### Exercise data:
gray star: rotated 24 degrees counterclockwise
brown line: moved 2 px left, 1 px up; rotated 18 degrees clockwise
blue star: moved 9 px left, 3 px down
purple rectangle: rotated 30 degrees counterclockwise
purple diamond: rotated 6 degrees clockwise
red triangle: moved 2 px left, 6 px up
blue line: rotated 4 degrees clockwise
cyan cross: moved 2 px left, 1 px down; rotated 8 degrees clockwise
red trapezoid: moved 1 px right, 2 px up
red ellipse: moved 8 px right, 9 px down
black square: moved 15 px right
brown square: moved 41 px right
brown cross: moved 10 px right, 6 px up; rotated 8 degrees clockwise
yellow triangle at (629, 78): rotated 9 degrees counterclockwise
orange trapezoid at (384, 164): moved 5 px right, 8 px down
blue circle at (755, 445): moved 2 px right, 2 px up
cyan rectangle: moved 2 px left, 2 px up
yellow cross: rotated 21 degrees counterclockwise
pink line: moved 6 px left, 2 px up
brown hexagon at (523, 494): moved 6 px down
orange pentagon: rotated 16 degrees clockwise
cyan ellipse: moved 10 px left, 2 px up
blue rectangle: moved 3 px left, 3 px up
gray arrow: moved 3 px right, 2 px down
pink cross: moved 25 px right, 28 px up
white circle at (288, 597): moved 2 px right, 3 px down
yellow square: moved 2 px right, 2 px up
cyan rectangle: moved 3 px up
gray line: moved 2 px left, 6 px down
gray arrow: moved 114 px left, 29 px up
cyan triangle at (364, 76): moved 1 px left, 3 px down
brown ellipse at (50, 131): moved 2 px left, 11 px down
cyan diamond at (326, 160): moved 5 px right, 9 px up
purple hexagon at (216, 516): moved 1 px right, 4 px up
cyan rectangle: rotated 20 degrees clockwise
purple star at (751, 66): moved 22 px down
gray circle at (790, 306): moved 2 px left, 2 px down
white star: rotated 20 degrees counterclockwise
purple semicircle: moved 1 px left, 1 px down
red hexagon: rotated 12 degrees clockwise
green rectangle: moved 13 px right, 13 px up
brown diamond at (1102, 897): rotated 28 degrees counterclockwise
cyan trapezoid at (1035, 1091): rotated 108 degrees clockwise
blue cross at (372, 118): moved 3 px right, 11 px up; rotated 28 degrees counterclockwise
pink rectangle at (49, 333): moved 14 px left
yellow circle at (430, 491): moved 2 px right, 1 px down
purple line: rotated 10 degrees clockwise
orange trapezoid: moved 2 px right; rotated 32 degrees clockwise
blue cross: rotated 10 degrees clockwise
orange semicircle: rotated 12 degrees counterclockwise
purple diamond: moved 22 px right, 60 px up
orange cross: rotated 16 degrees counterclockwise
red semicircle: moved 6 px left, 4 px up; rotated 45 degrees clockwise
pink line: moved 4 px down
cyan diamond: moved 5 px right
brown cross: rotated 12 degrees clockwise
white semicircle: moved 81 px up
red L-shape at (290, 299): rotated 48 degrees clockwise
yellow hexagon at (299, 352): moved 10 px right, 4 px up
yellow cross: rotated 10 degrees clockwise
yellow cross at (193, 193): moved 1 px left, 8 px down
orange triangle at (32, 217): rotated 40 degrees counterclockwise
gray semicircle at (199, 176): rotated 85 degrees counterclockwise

### Your assignment:
All records shown above are to be repeated exactly.

### Written reply:
gray star: rotated 24 degrees counterclockwise
brown line: moved 2 px left, 1 px up; rotated 18 degrees clockwise
blue star: moved 9 px left, 3 px down
purple rectangle: rotated 30 degrees counterclockwise
purple diamond: rotated 6 degrees clockwise
red triangle: moved 2 px left, 6 px up
blue line: rotated 4 degrees clockwise
cyan cross: moved 2 px left, 1 px down; rotated 8 degrees clockwise
red trapezoid: moved 1 px right, 2 px up
red ellipse: moved 8 px right, 9 px down
black square: moved 15 px right
brown square: moved 41 px right
brown cross: moved 10 px right, 6 px up; rotated 8 degrees clockwise
yellow triangle at (629, 78): rotated 9 degrees counterclockwise
orange trapezoid at (384, 164): moved 5 px right, 8 px down
blue circle at (755, 445): moved 2 px right, 2 px up
cyan rectangle: moved 2 px left, 2 px up
yellow cross: rotated 21 degrees counterclockwise
pink line: moved 6 px left, 2 px up
brown hexagon at (523, 494): moved 6 px down
orange pentagon: rotated 16 degrees clockwise
cyan ellipse: moved 10 px left, 2 px up
blue rectangle: moved 3 px left, 3 px up
gray arrow: moved 3 px right, 2 px down
pink cross: moved 25 px right, 28 px up
white circle at (288, 597): moved 2 px right, 3 px down
yellow square: moved 2 px right, 2 px up
cyan rectangle: moved 3 px up
gray line: moved 2 px left, 6 px down
gray arrow: moved 114 px left, 29 px up
cyan triangle at (364, 76): moved 1 px left, 3 px down
brown ellipse at (50, 131): moved 2 px left, 11 px down
cyan diamond at (326, 160): moved 5 px right, 9 px up
purple hexagon at (216, 516): moved 1 px right, 4 px up
cyan rectangle: rotated 20 degrees clockwise
purple star at (751, 66): moved 22 px down
gray circle at (790, 306): moved 2 px left, 2 px down
white star: rotated 20 degrees counterclockwise
purple semicircle: moved 1 px left, 1 px down
red hexagon: rotated 12 degrees clockwise
green rectangle: moved 13 px right, 13 px up
brown diamond at (1102, 897): rotated 28 degrees counterclockwise
cyan trapezoid at (1035, 1091): rotated 108 degrees clockwise
blue cross at (372, 118): moved 3 px right, 11 px up; rotated 28 degrees counterclockwise
pink rectangle at (49, 333): moved 14 px left
yellow circle at (430, 491): moved 2 px right, 1 px down
purple line: rotated 10 degrees clockwise
orange trapezoid: moved 2 px right; rotated 32 degrees clockwise
blue cross: rotated 10 degrees clockwise
orange semicircle: rotated 12 degrees counterclockwise
purple diamond: moved 22 px right, 60 px up
orange cross: rotated 16 degrees counterclockwise
red semicircle: moved 6 px left, 4 px up; rotated 45 degrees clockwise
pink line: moved 4 px down
cyan diamond: moved 5 px right
brown cross: rotated 12 degrees clockwise
white semicircle: moved 81 px up
red L-shape at (290, 299): rotated 48 degrees clockwise
yellow hexagon at (299, 352): moved 10 px right, 4 px up
yellow cross: rotated 10 degrees clockwise
yellow cross at (193, 193): moved 1 px left, 8 px down
orange triangle at (32, 217): rotated 40 degrees counterclockwise
gray semicircle at (199, 176): rotated 85 degrees counterclockwise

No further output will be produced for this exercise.